What you need to do: Which lines of the listing below contain the word "width"? Copy each of them.

= = = = =

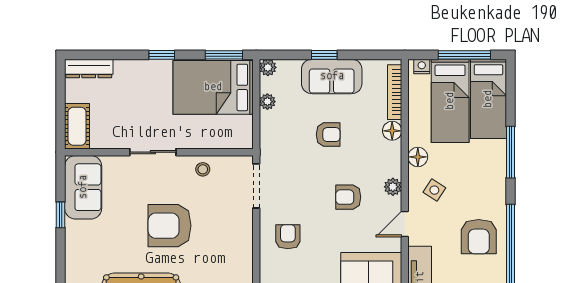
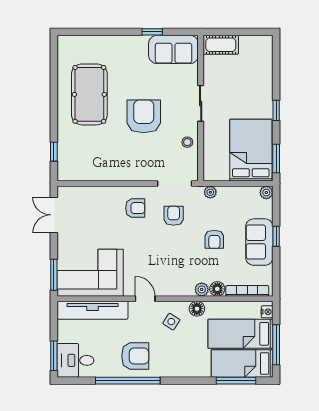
dresser: (89, 68) -> (266, 54), removed
plant: (267, 102) -> (210, 192), moved
window: (511, 152) -> (236, 381), moved
plant: (393, 187) -> (202, 289), moved
armchair: (348, 197) -> (174, 216), moved
armchair: (479, 237) -> (135, 356), turned 180

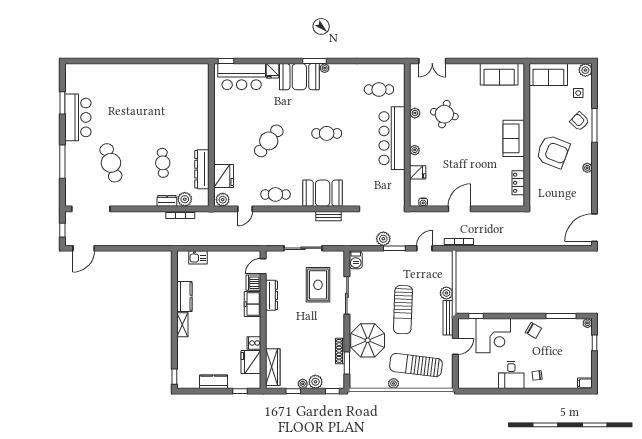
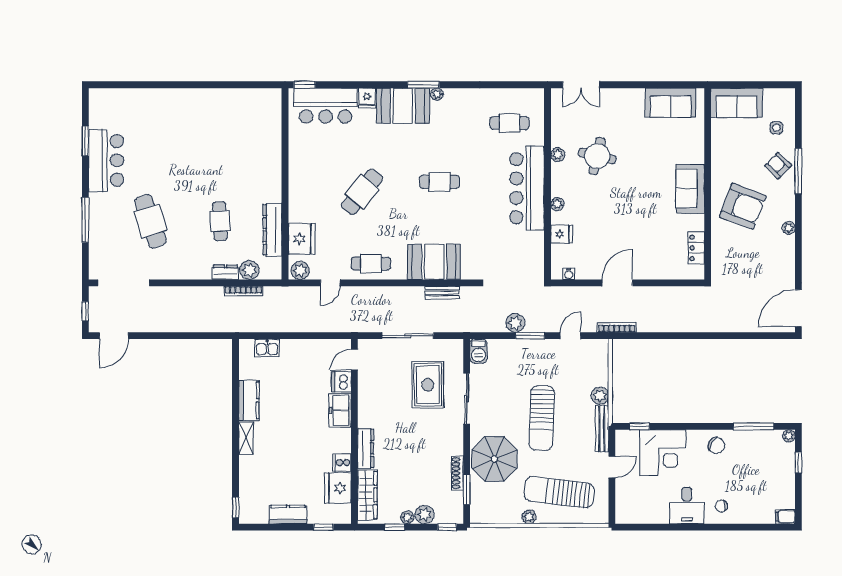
plant: (585, 70) -> (786, 97), removed
dresser: (271, 295) -> (366, 448), moved

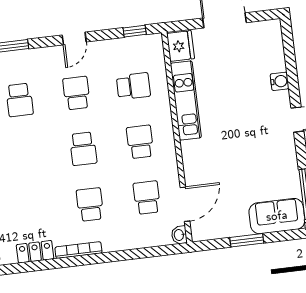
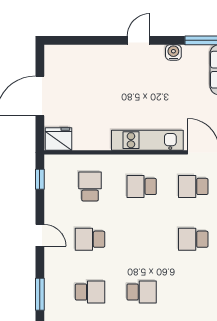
water cooler: (279, 81) -> (173, 52), moved
kitchen unit: (186, 101) -> (147, 140), moved
school desk: (83, 149) -> (142, 292), moved

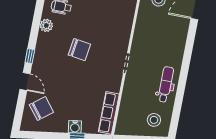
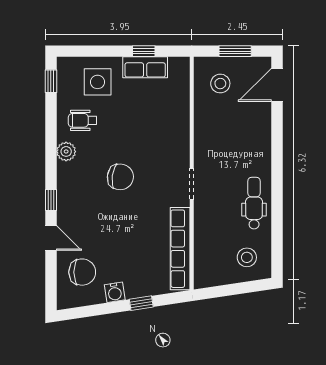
chair: (41, 108) -> (82, 272), turned 38
row of seats: (109, 113) -> (180, 249), width x1.36
water cooler: (75, 127) -> (115, 292), moved

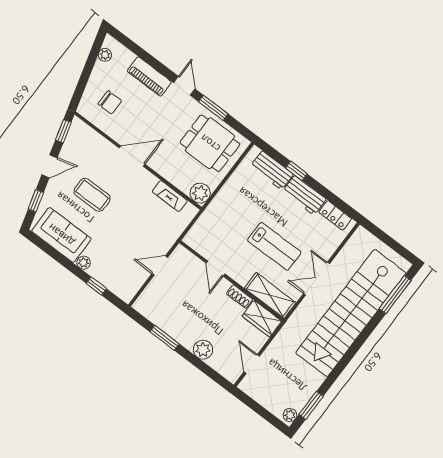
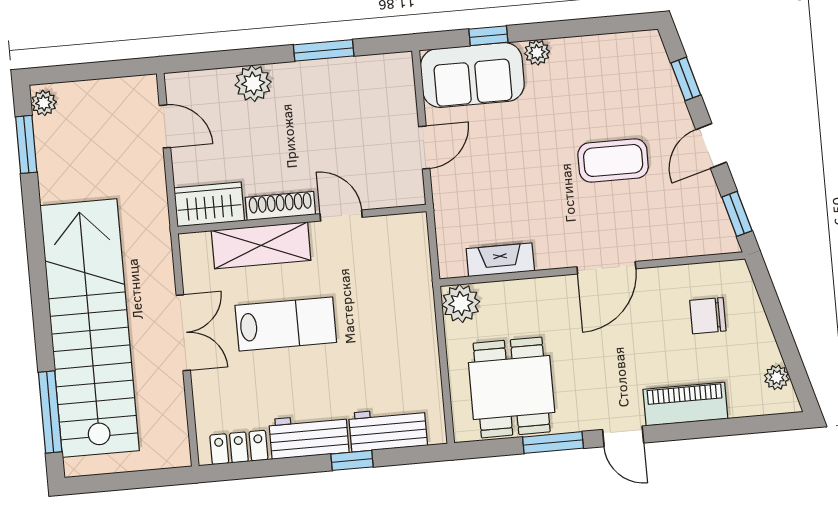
dining table: (210, 143) -> (512, 387), turned 90
sofa: (61, 235) -> (472, 75), moved
lab bench: (274, 246) -> (286, 324), turned 180
shelving: (270, 295) -> (261, 245), moved
shoe rack: (239, 296) -> (280, 206), width x1.43

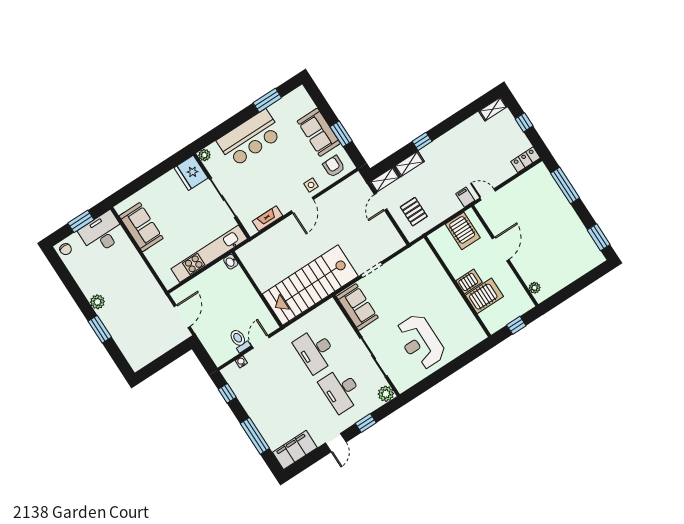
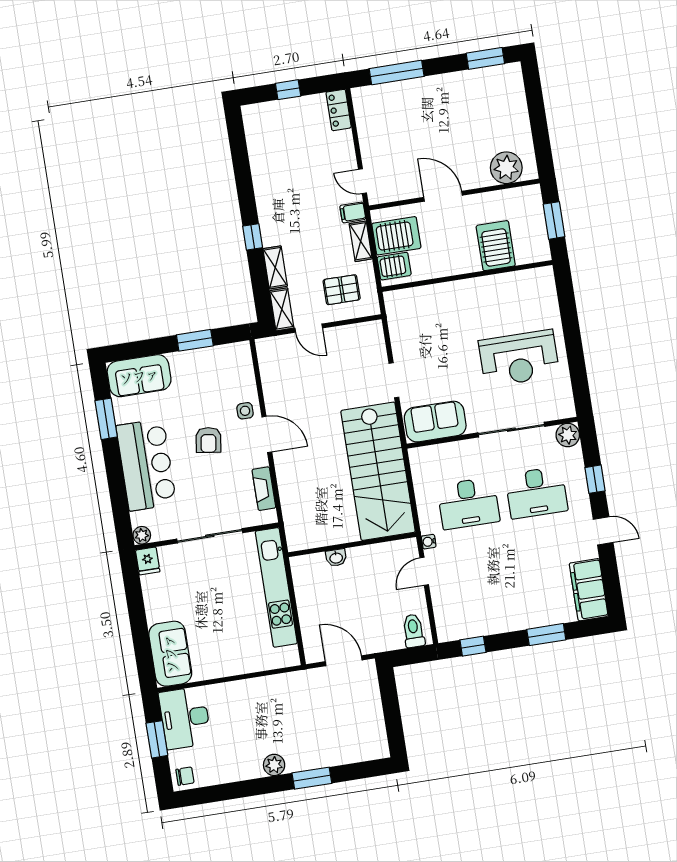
shelving: (493, 109) -> (361, 241), moved
sofa: (319, 132) -> (139, 376), moved
armchair: (334, 166) -> (208, 440), moved, turned -82
fridge: (191, 173) -> (148, 561), width x0.53, depth x0.75
door: (488, 194) -> (362, 181), hinge flipped
sofa: (141, 227) -> (170, 654), moved, turned 90
washbasin: (231, 262) -> (336, 558), moved
server rack: (469, 281) -> (394, 266), moved, turned 90
plant: (535, 288) -> (506, 168), width x1.87, depth x1.87
window: (516, 325) -> (554, 220), width x1.50
toilet: (239, 340) -> (414, 631), moved, turned 90
door: (261, 342) -> (424, 571), hinge flipped
water cooler: (241, 362) -> (429, 542), moved
window: (255, 436) -> (546, 635), width x0.69

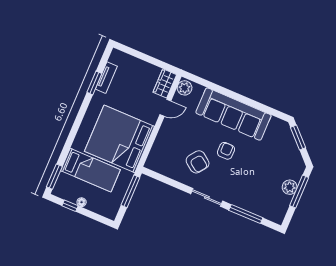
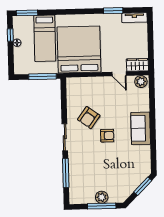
tv unit: (106, 78) -> (134, 18), moved
sofa: (233, 114) -> (141, 128), width x0.54, depth x0.79

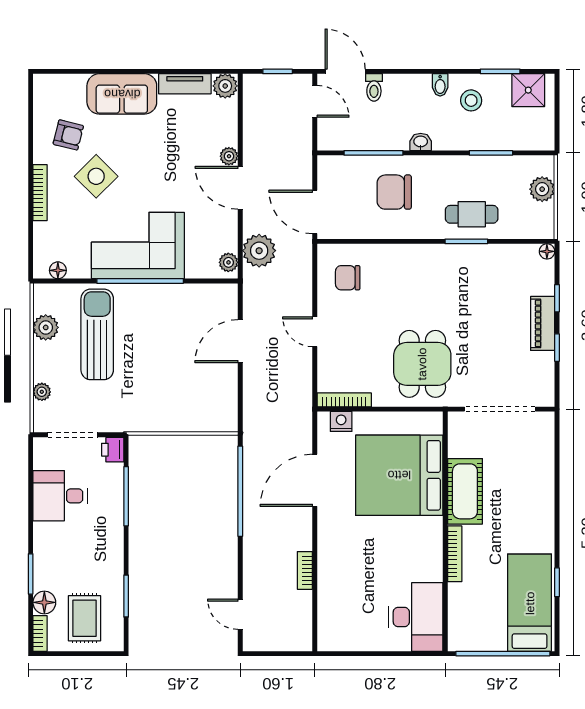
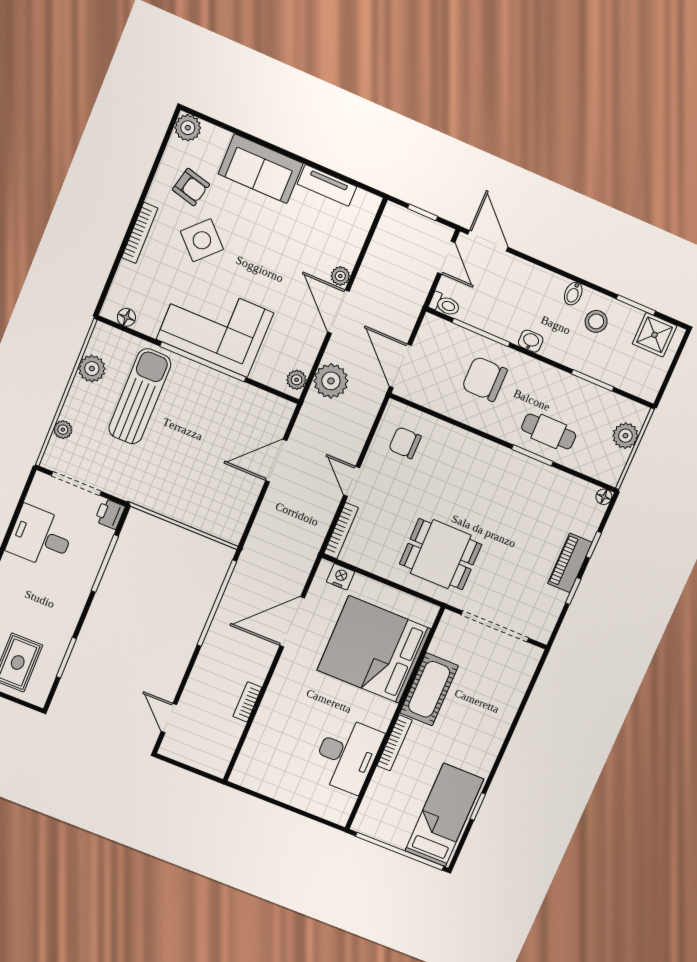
plant: (225, 86) -> (188, 128), moved
toilet: (374, 87) -> (445, 304), moved, turned -90
dining table: (422, 364) -> (441, 554), turned 90
bookcase: (344, 400) -> (341, 531), moved, turned 90
desk: (416, 617) -> (347, 755), moved

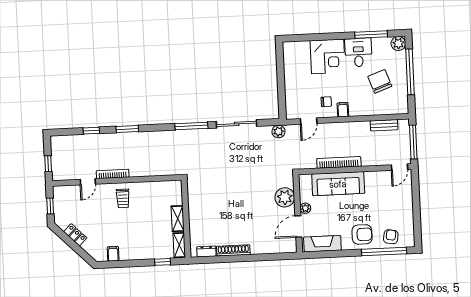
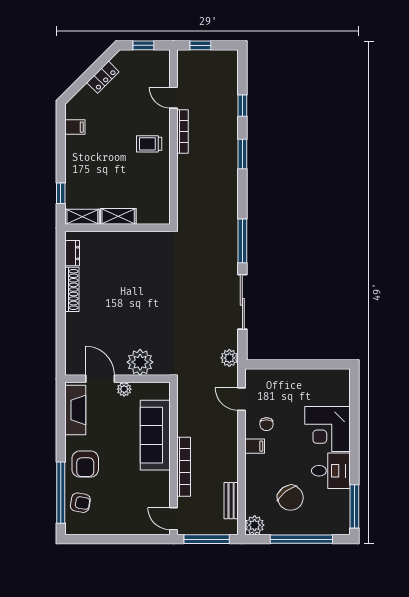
window: (371, 34) -> (354, 506), moved
plant: (398, 43) -> (255, 525), moved
chair: (380, 81) -> (290, 498), turned 73
bookcase: (339, 162) -> (184, 467), moved

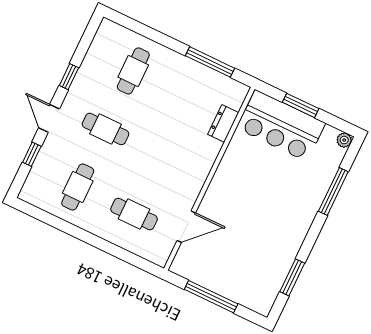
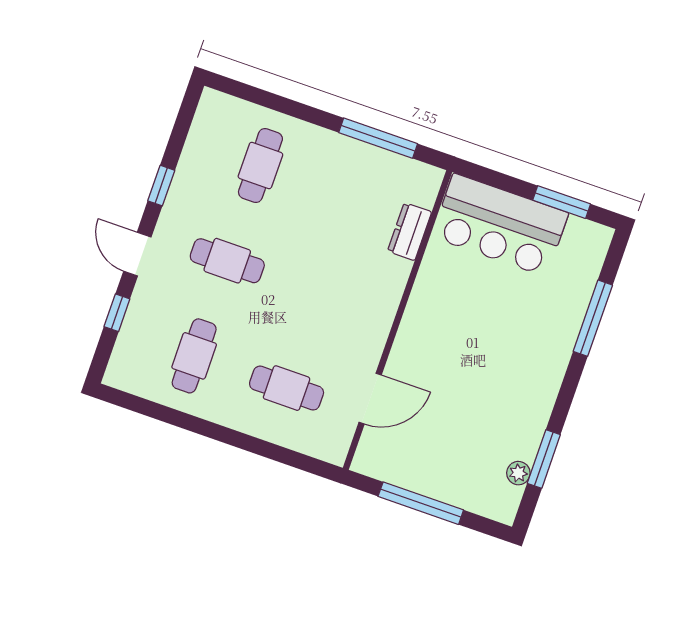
window: (301, 105) -> (562, 202), moved
plant: (344, 140) -> (518, 473), moved

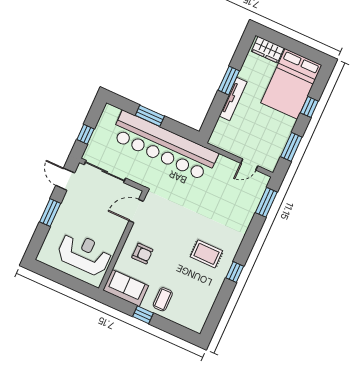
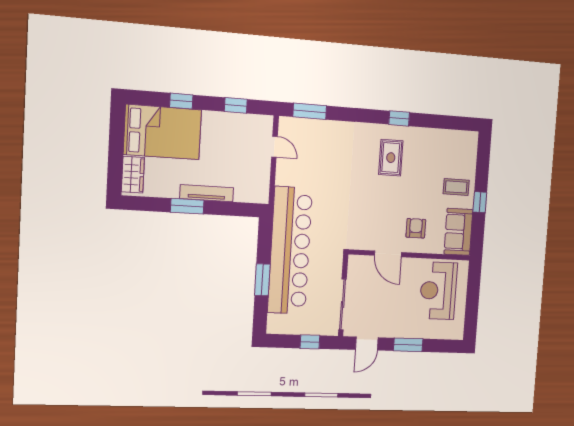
window: (291, 147) -> (236, 105), width x0.67
door: (136, 211) -> (388, 254), moved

= = = = =

Result of this exercise:
row of seats: (109, 113) -> (180, 249), width x1.36
shoe rack: (239, 296) -> (280, 206), width x1.43
fridge: (191, 173) -> (148, 561), width x0.53, depth x0.75
plant: (535, 288) -> (506, 168), width x1.87, depth x1.87
window: (516, 325) -> (554, 220), width x1.50
window: (255, 436) -> (546, 635), width x0.69
sofa: (233, 114) -> (141, 128), width x0.54, depth x0.79
window: (291, 147) -> (236, 105), width x0.67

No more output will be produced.